## PROBLEM TO WORK ON
Please copy every line from the following entries in which the word "despertador" appears.

[Records excerpted from a collection]
┌────────
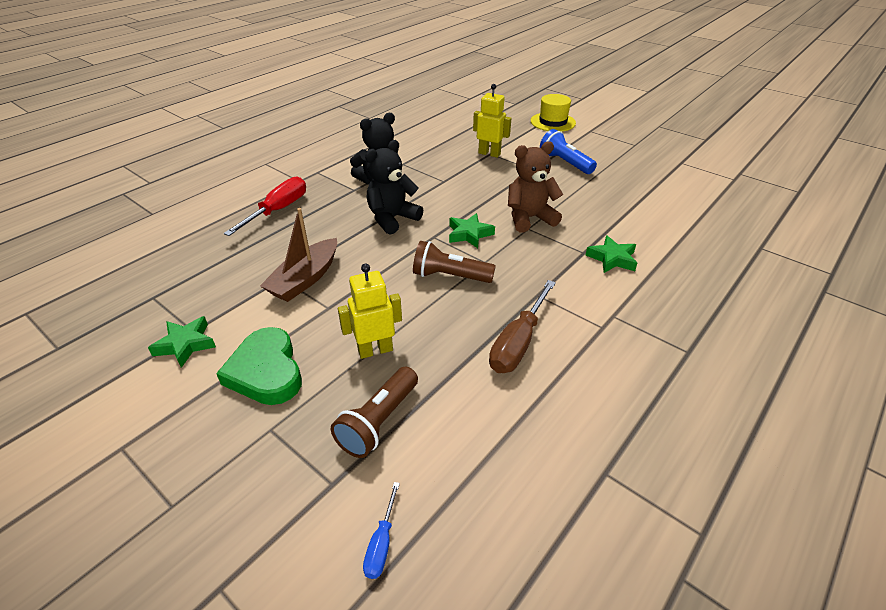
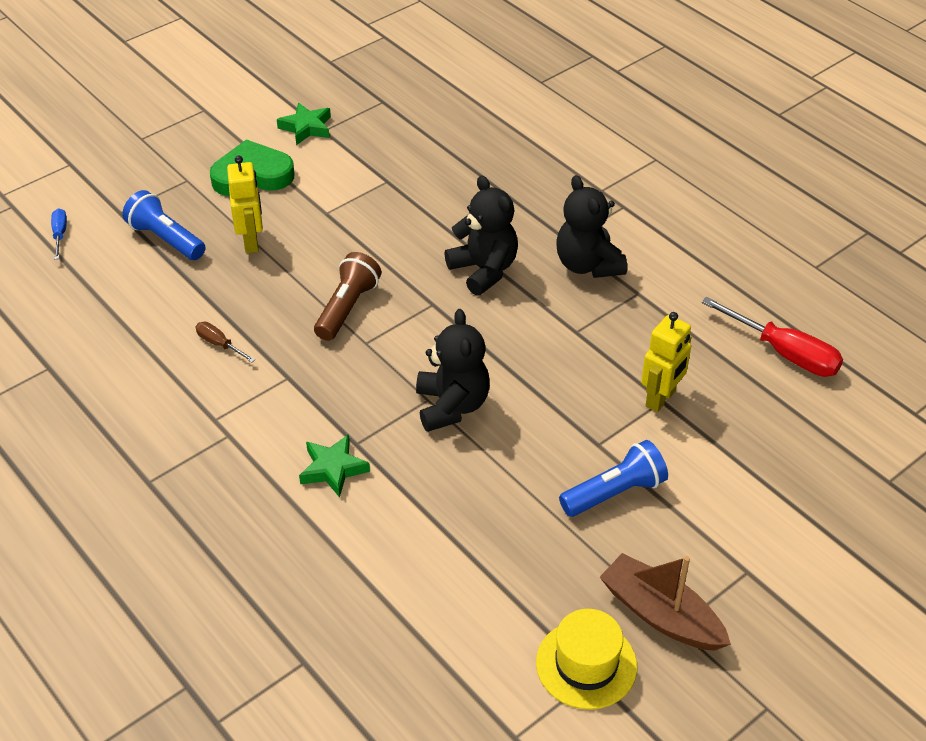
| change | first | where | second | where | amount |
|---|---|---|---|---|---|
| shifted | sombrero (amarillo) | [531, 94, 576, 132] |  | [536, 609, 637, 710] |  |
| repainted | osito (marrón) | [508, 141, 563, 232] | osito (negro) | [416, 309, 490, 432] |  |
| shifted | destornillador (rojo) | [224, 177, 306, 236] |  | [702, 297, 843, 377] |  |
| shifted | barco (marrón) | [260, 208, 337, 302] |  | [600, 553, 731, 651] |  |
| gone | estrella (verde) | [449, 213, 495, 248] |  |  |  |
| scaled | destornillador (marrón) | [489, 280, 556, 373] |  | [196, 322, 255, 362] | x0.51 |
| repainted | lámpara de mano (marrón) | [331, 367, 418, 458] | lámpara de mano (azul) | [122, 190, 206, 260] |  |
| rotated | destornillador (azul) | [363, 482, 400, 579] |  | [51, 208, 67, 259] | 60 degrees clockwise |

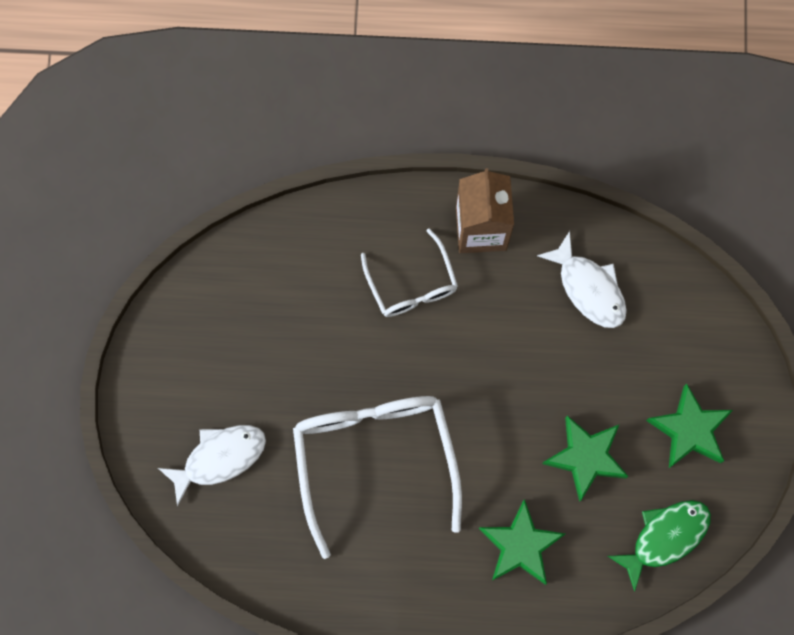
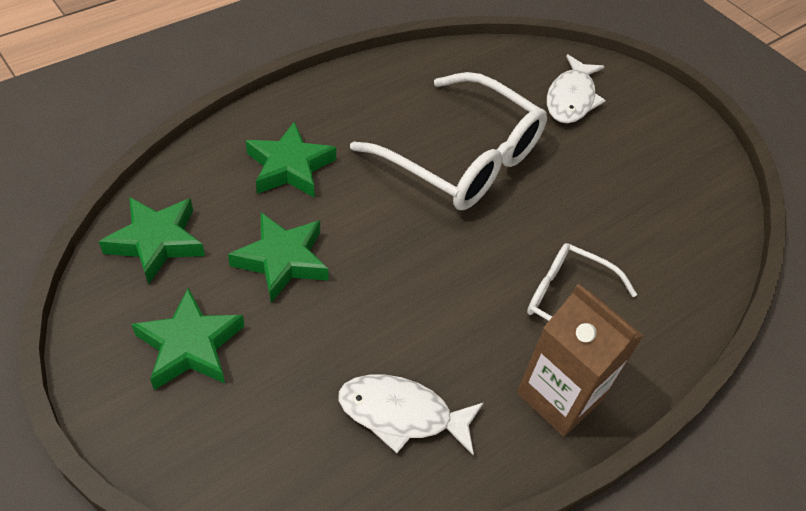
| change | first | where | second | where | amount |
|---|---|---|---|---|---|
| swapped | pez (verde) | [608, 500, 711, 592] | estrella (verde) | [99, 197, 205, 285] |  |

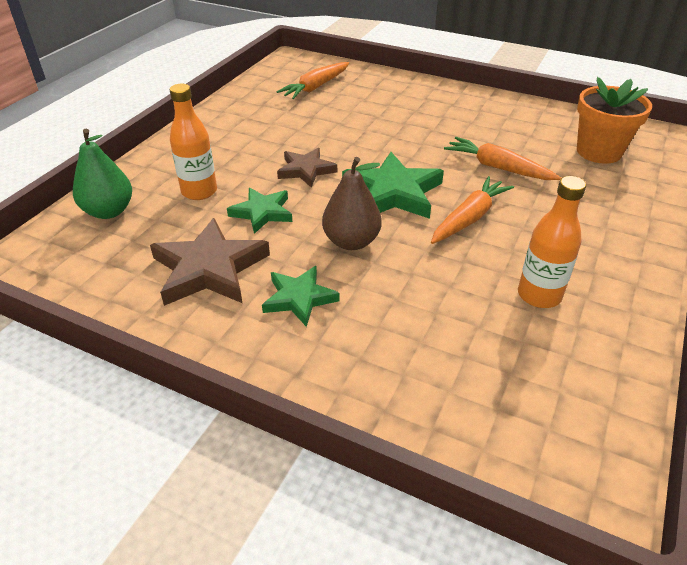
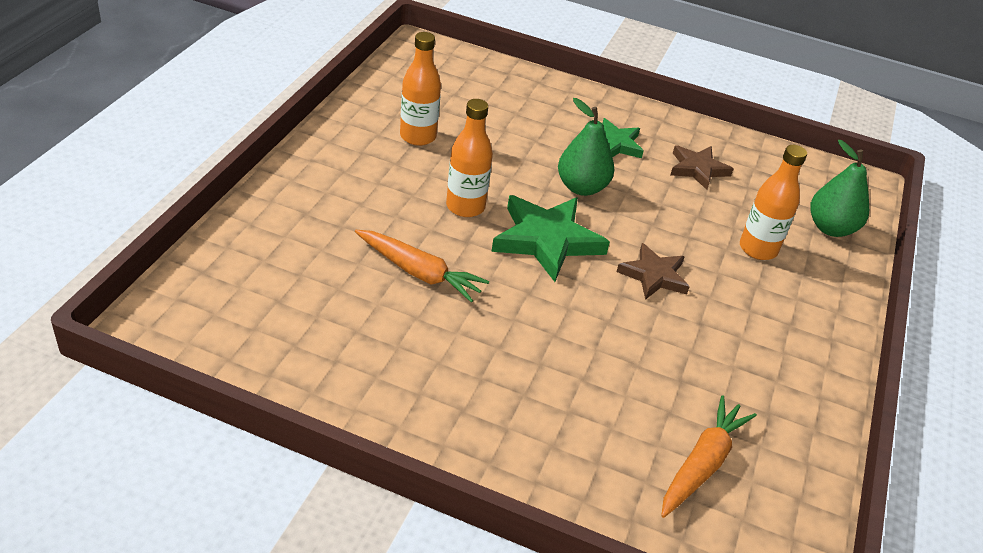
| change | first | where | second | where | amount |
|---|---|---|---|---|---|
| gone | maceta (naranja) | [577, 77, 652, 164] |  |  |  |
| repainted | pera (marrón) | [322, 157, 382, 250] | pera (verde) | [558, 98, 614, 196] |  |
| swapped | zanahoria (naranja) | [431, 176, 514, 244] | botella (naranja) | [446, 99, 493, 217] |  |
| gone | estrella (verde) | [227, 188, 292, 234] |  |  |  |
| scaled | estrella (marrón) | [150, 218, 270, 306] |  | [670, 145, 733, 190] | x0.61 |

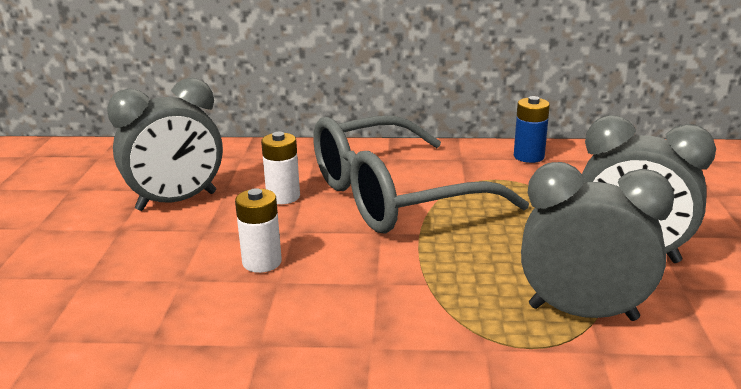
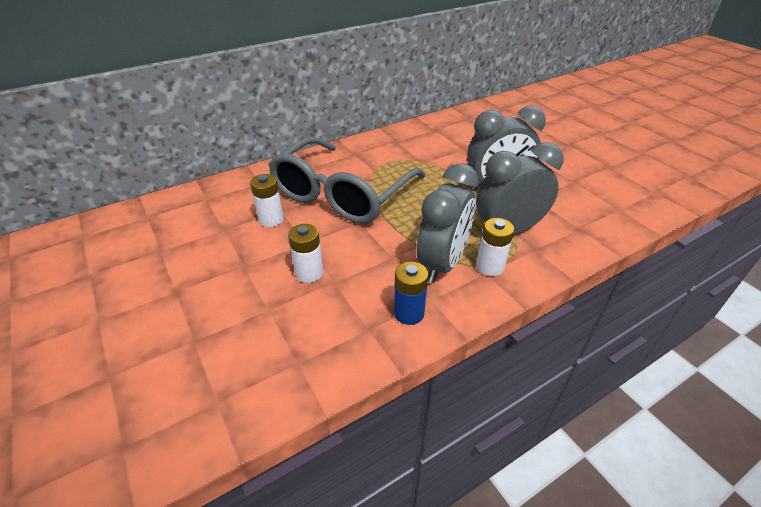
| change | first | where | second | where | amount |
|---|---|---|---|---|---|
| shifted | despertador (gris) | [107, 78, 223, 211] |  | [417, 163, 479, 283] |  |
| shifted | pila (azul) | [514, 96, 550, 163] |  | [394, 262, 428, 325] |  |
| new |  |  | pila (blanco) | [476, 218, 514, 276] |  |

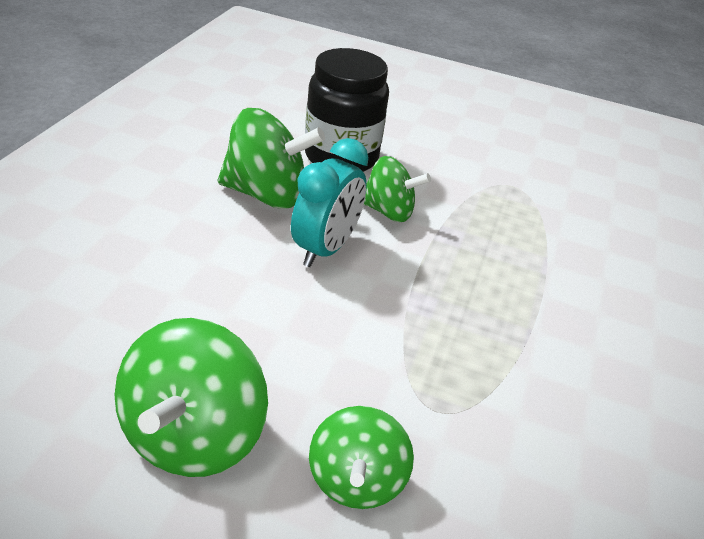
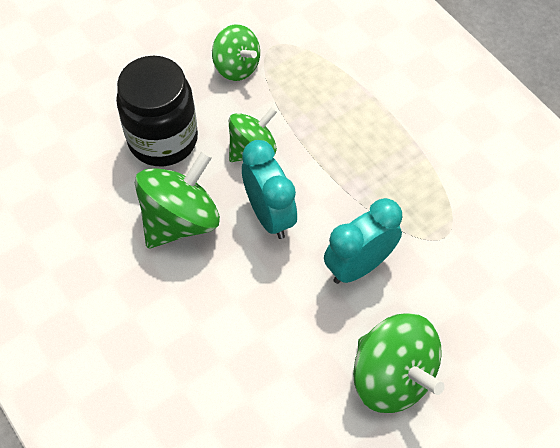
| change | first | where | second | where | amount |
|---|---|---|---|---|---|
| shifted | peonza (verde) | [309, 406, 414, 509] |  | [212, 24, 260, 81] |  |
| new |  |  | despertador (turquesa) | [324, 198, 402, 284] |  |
└────────
## ANSWER BELOW
| shifted | despertador (gris) | [107, 78, 223, 211] |  | [417, 163, 479, 283] |  |
| new |  |  | despertador (turquesa) | [324, 198, 402, 284] |  |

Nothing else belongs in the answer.